[Extracted records]
▬▬▬▬▬▬▬▬▬▬
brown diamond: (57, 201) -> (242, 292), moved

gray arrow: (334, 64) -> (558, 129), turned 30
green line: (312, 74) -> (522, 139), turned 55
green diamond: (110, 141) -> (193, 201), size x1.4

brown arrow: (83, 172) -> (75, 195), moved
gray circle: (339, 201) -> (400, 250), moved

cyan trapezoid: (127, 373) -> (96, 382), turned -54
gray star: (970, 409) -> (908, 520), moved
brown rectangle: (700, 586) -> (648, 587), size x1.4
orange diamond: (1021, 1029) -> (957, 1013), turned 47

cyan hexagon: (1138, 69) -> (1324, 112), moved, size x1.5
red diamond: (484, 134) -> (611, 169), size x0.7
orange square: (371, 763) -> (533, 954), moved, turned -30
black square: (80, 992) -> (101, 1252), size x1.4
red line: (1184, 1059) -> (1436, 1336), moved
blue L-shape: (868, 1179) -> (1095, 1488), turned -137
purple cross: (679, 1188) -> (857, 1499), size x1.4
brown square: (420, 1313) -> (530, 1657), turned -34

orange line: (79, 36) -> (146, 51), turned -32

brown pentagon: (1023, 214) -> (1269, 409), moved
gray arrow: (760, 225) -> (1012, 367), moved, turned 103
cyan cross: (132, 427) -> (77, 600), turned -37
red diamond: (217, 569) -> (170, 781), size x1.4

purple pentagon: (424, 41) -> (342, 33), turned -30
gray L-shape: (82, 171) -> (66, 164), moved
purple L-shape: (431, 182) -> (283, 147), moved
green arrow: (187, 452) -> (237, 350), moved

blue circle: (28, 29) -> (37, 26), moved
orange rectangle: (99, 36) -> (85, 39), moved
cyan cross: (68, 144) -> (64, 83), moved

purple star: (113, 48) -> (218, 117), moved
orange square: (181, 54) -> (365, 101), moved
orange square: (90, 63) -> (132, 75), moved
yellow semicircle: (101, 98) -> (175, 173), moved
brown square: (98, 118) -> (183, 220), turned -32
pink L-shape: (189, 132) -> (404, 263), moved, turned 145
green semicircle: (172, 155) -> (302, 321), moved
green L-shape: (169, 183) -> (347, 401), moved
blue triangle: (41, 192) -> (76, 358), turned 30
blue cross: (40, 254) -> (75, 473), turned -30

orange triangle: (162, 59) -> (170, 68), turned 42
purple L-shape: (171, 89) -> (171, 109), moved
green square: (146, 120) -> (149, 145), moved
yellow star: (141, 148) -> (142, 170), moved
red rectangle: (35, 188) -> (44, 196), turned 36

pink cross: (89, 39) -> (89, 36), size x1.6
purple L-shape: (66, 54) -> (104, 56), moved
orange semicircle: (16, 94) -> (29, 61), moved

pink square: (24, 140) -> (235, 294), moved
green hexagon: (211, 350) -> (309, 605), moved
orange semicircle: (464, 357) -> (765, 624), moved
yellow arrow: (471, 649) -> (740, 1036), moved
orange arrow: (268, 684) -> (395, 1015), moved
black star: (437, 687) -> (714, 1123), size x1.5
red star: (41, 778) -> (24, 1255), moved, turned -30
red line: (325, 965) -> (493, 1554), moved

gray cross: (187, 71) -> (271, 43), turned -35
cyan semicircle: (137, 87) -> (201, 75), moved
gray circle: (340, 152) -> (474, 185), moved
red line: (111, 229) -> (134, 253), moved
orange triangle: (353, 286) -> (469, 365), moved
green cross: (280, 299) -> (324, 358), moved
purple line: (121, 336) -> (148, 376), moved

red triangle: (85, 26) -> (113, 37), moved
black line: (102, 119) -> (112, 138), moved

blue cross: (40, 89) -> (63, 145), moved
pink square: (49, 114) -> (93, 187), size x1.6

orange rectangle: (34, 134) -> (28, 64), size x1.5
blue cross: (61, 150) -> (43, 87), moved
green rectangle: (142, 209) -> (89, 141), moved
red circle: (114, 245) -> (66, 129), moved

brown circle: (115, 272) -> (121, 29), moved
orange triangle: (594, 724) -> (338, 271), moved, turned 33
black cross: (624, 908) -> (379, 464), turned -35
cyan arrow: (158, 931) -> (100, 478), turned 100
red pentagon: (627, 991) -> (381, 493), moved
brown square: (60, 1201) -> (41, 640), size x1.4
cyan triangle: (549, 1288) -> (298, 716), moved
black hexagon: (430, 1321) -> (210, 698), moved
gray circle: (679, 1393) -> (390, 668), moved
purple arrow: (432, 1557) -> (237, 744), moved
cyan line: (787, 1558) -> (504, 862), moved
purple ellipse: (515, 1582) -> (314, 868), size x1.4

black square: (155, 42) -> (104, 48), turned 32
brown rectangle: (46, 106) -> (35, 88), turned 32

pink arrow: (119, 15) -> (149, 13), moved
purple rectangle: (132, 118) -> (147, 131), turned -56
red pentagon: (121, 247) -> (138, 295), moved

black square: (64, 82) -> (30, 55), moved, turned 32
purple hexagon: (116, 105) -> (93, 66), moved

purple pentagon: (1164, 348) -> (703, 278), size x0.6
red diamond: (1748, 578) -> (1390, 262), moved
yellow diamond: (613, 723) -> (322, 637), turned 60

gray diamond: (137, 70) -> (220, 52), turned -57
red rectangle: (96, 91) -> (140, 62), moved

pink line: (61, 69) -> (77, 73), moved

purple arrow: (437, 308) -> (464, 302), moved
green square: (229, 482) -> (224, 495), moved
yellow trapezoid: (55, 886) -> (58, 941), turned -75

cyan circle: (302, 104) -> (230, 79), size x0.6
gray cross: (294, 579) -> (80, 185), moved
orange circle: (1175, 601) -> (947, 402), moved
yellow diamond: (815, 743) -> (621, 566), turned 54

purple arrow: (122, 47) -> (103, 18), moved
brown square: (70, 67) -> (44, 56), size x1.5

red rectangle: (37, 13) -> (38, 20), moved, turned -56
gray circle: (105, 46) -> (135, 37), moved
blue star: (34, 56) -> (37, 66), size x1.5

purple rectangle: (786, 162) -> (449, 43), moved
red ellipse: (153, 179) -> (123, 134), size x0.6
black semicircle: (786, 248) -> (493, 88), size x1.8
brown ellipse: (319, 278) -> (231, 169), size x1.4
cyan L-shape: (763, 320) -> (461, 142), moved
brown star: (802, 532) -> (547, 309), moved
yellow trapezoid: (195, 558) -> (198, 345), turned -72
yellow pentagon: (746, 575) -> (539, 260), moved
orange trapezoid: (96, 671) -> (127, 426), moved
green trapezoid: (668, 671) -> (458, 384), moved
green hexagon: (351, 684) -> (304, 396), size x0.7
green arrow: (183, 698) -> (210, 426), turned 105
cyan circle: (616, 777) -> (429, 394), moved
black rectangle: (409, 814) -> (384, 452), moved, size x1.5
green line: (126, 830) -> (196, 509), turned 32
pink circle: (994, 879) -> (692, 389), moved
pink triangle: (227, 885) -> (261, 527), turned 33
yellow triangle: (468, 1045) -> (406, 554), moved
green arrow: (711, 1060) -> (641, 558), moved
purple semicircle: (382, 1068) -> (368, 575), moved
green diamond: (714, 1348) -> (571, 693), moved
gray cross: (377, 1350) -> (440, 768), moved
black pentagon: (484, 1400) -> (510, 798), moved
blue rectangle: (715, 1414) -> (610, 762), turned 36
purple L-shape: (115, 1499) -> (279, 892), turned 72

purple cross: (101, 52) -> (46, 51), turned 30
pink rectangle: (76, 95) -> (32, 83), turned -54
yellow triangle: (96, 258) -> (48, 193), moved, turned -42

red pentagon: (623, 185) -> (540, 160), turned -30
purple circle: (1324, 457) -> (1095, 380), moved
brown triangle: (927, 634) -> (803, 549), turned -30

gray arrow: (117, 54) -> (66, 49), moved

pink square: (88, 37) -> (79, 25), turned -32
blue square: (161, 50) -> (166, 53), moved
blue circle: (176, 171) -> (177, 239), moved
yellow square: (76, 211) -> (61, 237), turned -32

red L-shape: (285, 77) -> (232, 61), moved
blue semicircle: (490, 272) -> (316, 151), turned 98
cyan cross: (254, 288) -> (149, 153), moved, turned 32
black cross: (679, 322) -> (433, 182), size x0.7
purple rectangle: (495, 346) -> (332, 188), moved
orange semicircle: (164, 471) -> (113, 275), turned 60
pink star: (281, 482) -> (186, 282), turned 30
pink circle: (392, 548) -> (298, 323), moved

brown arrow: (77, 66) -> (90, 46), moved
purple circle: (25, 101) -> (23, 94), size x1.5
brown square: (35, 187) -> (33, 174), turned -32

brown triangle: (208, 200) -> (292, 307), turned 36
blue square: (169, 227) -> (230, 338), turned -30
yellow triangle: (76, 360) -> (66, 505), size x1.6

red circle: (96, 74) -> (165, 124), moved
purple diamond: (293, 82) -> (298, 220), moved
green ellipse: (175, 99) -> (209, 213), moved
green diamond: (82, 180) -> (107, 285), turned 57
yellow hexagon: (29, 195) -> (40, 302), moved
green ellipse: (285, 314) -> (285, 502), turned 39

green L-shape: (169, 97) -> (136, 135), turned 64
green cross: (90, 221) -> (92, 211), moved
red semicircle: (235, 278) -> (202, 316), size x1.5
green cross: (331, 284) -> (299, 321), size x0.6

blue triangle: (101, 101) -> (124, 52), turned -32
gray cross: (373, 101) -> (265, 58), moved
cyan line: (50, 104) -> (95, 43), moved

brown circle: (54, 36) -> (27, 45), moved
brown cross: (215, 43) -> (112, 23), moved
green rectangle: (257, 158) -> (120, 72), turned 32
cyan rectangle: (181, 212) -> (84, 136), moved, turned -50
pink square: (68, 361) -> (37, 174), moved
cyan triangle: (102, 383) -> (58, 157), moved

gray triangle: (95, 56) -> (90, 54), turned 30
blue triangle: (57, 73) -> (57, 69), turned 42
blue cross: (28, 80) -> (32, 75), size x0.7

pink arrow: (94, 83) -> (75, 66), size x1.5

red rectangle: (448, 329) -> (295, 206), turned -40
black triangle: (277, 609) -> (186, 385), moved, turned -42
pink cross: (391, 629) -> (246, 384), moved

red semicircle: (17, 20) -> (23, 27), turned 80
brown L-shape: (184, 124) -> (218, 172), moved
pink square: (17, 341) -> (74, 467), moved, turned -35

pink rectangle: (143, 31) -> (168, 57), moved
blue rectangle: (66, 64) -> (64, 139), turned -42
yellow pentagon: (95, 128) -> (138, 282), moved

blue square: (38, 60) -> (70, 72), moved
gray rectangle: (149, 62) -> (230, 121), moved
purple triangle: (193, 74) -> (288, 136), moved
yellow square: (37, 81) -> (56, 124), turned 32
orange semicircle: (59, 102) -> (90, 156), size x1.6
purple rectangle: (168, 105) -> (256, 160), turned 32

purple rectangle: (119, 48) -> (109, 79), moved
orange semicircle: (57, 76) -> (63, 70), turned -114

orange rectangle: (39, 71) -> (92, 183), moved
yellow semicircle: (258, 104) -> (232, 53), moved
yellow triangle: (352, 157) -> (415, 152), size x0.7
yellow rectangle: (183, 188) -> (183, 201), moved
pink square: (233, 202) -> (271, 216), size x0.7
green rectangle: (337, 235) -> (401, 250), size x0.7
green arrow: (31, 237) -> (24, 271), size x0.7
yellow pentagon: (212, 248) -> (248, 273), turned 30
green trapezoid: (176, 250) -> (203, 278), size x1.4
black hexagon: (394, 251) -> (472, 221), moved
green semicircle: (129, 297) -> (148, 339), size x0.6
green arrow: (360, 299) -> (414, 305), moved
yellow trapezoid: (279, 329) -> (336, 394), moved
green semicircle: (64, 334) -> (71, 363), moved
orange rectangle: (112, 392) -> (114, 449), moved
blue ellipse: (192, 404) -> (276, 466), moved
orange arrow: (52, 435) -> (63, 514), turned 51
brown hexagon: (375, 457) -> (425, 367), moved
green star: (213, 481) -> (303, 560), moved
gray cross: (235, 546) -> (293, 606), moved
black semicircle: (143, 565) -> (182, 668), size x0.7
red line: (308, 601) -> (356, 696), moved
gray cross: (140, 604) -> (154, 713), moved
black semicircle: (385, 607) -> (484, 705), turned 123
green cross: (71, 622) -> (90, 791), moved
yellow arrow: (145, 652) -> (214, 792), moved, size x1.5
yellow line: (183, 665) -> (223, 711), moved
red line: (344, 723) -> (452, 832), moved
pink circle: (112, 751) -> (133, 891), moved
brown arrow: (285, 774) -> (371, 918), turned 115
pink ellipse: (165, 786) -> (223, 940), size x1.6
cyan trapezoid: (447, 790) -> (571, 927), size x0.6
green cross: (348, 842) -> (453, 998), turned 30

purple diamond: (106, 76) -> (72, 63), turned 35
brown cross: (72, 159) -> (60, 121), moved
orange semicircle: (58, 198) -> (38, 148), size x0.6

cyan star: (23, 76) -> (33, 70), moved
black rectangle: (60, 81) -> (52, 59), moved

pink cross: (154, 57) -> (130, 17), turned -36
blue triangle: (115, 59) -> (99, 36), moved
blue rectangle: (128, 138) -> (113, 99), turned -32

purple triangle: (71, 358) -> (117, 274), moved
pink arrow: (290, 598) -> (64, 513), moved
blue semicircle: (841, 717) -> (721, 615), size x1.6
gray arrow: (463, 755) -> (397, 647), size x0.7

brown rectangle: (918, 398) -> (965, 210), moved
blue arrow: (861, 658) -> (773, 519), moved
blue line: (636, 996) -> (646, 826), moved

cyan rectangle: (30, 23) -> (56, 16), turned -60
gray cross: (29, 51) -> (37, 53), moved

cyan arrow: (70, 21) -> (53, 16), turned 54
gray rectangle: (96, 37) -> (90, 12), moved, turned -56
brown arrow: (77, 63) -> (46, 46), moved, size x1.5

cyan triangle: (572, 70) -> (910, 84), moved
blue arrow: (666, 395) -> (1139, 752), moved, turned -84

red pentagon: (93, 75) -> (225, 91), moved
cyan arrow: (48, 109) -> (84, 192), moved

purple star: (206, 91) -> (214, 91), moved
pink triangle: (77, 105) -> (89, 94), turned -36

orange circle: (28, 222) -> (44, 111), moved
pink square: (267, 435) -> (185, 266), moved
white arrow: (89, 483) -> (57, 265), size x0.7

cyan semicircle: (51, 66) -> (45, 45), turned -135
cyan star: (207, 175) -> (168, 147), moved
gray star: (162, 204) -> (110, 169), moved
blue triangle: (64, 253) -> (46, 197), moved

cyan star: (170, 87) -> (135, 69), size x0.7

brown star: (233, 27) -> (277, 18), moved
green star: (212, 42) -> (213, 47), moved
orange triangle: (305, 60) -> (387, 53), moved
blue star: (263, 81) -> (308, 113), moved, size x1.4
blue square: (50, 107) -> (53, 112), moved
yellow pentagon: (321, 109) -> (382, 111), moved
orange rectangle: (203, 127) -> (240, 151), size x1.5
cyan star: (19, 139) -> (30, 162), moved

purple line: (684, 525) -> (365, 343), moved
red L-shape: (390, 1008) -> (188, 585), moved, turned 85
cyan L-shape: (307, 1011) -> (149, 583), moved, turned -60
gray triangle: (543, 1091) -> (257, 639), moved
▬▬▬▬▬▬▬▬▬▬
*Task details*. Every line from the line containing "blue circle: (176, 171) -> (177, 239), moved" through the line containing "black cross: (679, 322)" in the records above must be retyped exactly. Leave out the rest.

*Exercise answer*.
blue circle: (176, 171) -> (177, 239), moved
yellow square: (76, 211) -> (61, 237), turned -32

red L-shape: (285, 77) -> (232, 61), moved
blue semicircle: (490, 272) -> (316, 151), turned 98
cyan cross: (254, 288) -> (149, 153), moved, turned 32
black cross: (679, 322) -> (433, 182), size x0.7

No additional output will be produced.